[Scene images with change listings]

○ ○ ○

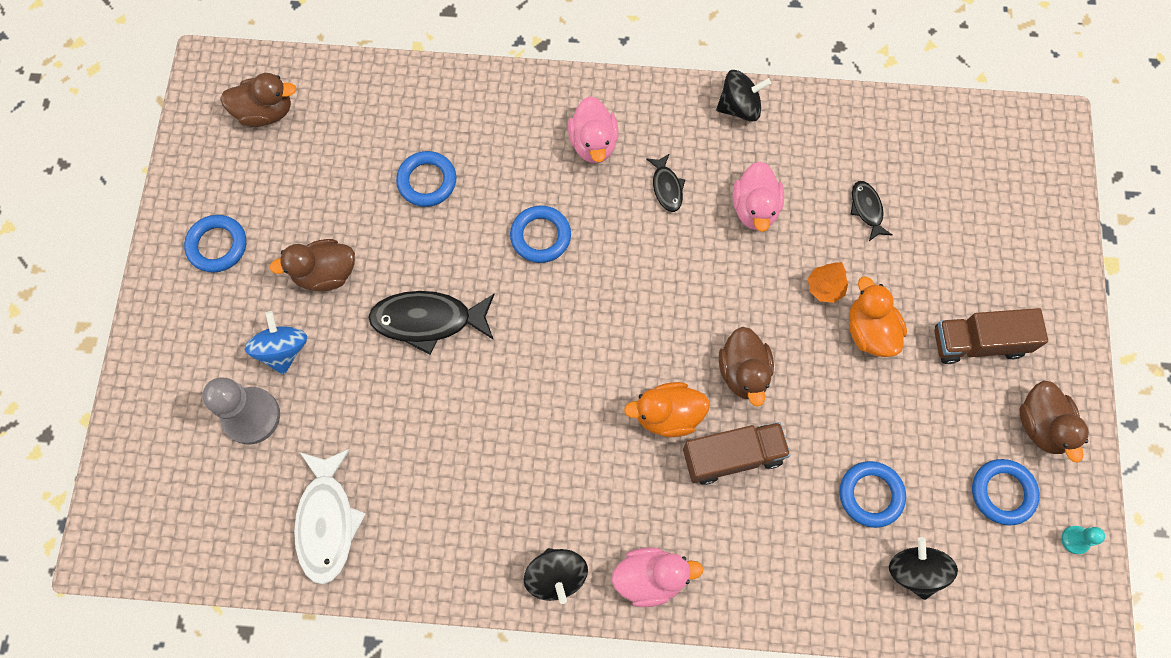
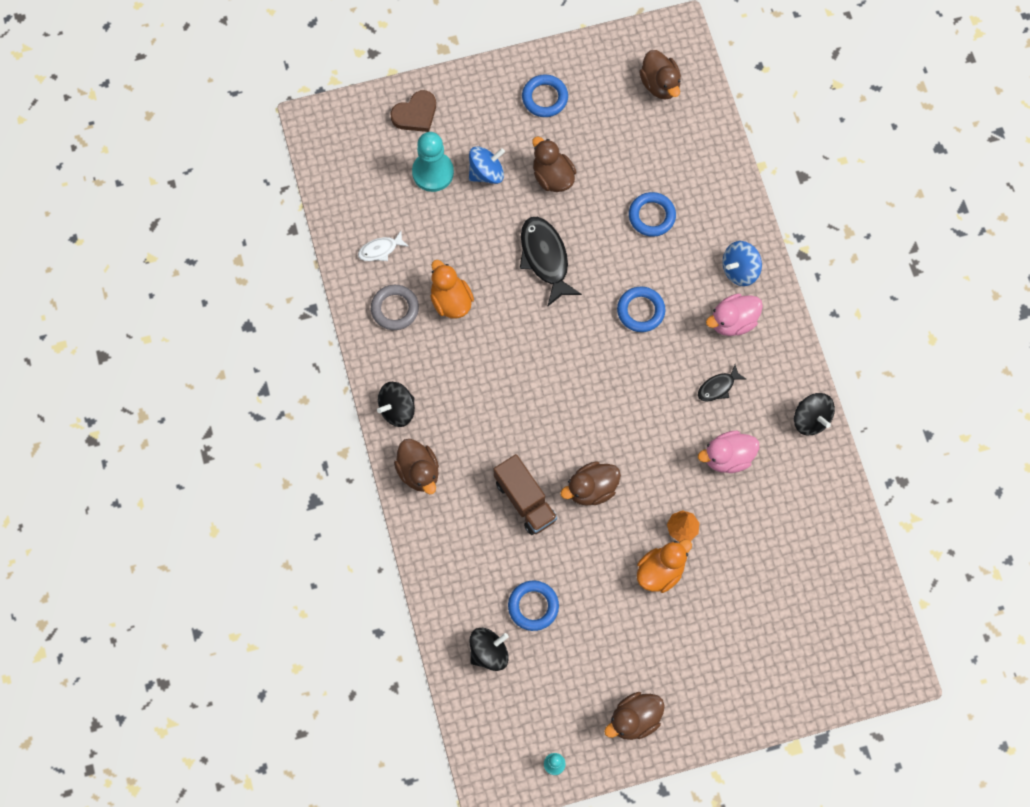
camera: 70 degrees right, 0 degrees up
grey pawn [202,378,280,445] -> turquoise pawn [412,132,454,192]
white fish [294,449,366,585] -> white fish [358,231,409,261], size x0.53
pink duck [612,547,704,607] -> brown duck [394,439,439,494]
orange duck [624,382,710,437] -> orange duck moved to [431,260,474,318]
black fish [850,181,892,241] -> none
brown truck [934,308,1048,364] -> none
blue ring [972,459,1040,525] -> none
none -> grey ring [371,285,419,330]
none -> brown heart [391,90,436,132]
none -> blue spinning top [723,241,762,286]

○ ○ ○

— PROBLEM STATEMENT —
The lines above from the one with "grey pawn [202,378,280,445]" through the one with "none -> brown heart [391,90,436,132]" are to be duplicated exactly, ends included, with nothing added.

— OUTPUT OF THE TASK —
grey pawn [202,378,280,445] -> turquoise pawn [412,132,454,192]
white fish [294,449,366,585] -> white fish [358,231,409,261], size x0.53
pink duck [612,547,704,607] -> brown duck [394,439,439,494]
orange duck [624,382,710,437] -> orange duck moved to [431,260,474,318]
black fish [850,181,892,241] -> none
brown truck [934,308,1048,364] -> none
blue ring [972,459,1040,525] -> none
none -> grey ring [371,285,419,330]
none -> brown heart [391,90,436,132]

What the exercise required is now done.